Dataset entries
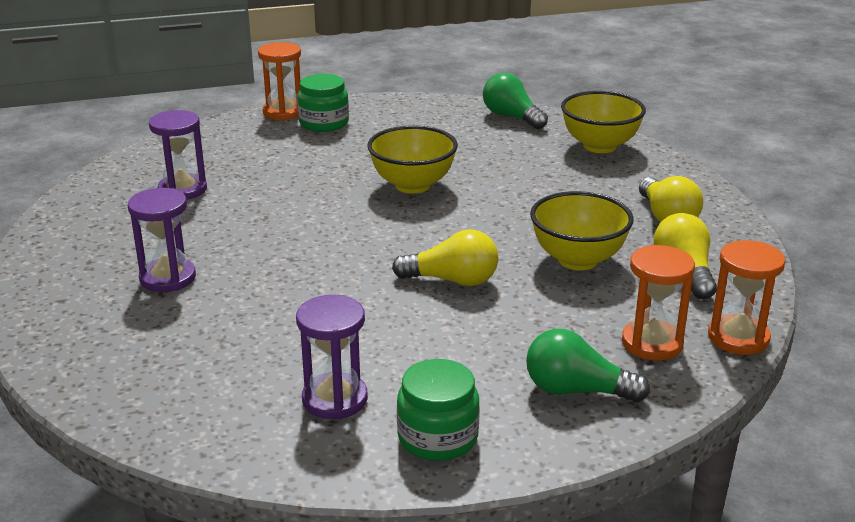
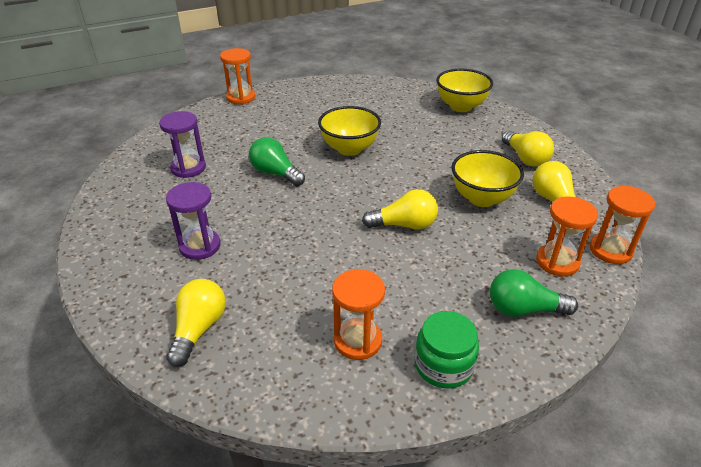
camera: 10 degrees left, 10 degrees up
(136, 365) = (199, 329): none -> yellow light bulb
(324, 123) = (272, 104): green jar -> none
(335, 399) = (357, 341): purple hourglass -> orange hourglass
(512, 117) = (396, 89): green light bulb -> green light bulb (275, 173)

--

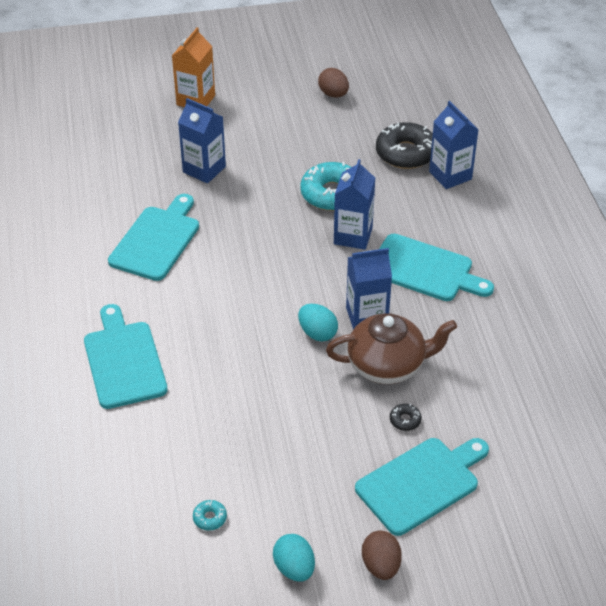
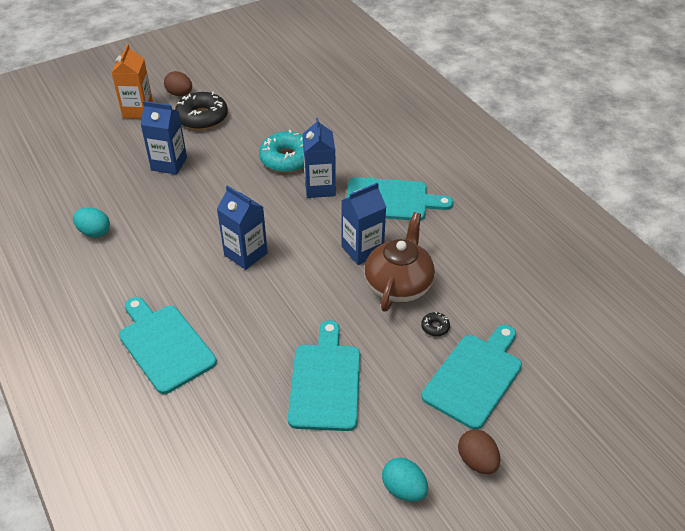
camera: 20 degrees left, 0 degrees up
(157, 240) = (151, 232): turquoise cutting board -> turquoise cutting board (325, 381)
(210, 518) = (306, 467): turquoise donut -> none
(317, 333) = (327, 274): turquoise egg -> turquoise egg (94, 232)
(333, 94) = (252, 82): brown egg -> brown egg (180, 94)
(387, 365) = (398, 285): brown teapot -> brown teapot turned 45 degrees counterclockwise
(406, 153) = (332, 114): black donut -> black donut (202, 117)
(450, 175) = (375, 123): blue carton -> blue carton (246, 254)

==

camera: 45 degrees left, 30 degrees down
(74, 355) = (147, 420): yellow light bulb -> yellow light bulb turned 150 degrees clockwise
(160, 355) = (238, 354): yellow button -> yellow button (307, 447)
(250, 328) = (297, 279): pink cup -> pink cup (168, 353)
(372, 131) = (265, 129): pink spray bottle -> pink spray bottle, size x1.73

YOUR TASK:
Scan the lines above for the word "left". Return each one that has it.

TASK RESULT:
camera: 10 degrees left, 10 degrees up
camera: 20 degrees left, 0 degrees up
camera: 45 degrees left, 30 degrees down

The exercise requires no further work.